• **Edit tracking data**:
* * * *

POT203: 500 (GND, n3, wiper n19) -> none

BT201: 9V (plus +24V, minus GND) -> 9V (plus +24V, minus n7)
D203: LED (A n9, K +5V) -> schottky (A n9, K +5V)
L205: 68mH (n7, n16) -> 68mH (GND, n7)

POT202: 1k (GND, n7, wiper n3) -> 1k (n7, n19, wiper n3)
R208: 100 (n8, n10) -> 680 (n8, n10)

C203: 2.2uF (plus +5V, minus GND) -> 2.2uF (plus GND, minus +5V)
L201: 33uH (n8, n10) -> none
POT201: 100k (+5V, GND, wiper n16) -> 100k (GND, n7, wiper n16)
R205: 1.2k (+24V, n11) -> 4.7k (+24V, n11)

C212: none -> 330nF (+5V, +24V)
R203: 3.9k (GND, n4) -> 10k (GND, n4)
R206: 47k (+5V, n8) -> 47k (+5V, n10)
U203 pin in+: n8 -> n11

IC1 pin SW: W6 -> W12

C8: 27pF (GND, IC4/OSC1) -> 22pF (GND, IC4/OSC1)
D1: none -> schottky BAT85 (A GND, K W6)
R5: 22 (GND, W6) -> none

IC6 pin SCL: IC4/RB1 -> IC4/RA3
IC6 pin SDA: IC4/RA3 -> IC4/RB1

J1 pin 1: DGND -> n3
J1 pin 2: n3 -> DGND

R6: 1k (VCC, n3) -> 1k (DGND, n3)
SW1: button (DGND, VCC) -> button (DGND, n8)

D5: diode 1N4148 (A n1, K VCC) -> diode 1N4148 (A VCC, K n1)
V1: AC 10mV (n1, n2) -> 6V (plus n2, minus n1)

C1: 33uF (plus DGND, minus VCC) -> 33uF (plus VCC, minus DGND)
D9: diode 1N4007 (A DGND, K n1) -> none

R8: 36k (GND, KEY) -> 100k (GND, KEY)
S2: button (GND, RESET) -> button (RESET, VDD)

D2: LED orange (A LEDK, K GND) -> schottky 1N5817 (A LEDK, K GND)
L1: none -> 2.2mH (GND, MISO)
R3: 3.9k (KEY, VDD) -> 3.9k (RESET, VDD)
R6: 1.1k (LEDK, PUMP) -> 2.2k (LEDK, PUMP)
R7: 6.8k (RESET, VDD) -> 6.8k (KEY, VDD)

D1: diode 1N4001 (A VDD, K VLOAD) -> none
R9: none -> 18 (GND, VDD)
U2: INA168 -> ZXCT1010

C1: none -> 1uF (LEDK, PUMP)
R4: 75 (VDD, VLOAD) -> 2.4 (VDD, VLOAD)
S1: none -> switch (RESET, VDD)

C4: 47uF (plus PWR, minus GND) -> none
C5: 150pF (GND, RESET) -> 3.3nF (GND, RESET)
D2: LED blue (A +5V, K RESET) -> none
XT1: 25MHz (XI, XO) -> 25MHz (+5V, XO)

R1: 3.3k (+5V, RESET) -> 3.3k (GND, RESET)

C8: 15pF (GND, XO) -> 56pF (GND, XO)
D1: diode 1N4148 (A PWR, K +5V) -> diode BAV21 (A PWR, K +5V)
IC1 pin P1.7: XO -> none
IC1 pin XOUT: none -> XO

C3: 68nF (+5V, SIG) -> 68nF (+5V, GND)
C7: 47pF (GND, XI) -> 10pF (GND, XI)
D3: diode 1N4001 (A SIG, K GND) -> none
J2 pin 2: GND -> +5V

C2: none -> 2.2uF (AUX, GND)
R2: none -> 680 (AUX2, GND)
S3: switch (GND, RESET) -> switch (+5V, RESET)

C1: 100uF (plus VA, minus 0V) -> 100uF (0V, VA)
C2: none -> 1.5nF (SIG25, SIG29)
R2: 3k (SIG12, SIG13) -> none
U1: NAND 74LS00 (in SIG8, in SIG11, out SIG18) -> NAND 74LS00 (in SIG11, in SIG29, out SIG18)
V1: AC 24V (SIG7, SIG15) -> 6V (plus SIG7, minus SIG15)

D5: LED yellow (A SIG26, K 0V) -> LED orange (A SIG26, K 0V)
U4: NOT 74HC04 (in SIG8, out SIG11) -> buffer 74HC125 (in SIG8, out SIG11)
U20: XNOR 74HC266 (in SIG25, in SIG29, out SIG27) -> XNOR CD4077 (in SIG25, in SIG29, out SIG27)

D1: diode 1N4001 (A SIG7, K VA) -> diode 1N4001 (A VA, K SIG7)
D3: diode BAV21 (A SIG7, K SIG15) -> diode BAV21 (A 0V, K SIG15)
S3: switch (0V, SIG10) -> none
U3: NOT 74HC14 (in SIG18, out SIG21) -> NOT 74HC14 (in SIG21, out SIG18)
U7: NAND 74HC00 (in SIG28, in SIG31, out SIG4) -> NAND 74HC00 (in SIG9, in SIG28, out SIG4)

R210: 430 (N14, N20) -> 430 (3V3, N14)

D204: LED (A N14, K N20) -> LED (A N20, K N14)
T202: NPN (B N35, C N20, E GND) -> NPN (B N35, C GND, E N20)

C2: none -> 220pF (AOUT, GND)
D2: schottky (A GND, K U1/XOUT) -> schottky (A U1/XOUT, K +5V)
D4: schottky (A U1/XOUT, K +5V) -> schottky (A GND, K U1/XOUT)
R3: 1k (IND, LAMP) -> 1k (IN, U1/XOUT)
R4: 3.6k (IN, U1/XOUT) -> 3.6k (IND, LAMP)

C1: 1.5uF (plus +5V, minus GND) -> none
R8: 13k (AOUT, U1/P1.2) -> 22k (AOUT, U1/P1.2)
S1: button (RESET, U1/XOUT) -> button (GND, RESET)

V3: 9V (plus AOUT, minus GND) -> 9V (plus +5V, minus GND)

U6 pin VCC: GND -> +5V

* * * *

• **What you have to do**:
Copy exactly the lines above, starting at the opening line and finishing at the line in which "C212: none -> 330nF (+5V, +24V)" occurs.

• **Result**:
POT203: 500 (GND, n3, wiper n19) -> none

BT201: 9V (plus +24V, minus GND) -> 9V (plus +24V, minus n7)
D203: LED (A n9, K +5V) -> schottky (A n9, K +5V)
L205: 68mH (n7, n16) -> 68mH (GND, n7)

POT202: 1k (GND, n7, wiper n3) -> 1k (n7, n19, wiper n3)
R208: 100 (n8, n10) -> 680 (n8, n10)

C203: 2.2uF (plus +5V, minus GND) -> 2.2uF (plus GND, minus +5V)
L201: 33uH (n8, n10) -> none
POT201: 100k (+5V, GND, wiper n16) -> 100k (GND, n7, wiper n16)
R205: 1.2k (+24V, n11) -> 4.7k (+24V, n11)

C212: none -> 330nF (+5V, +24V)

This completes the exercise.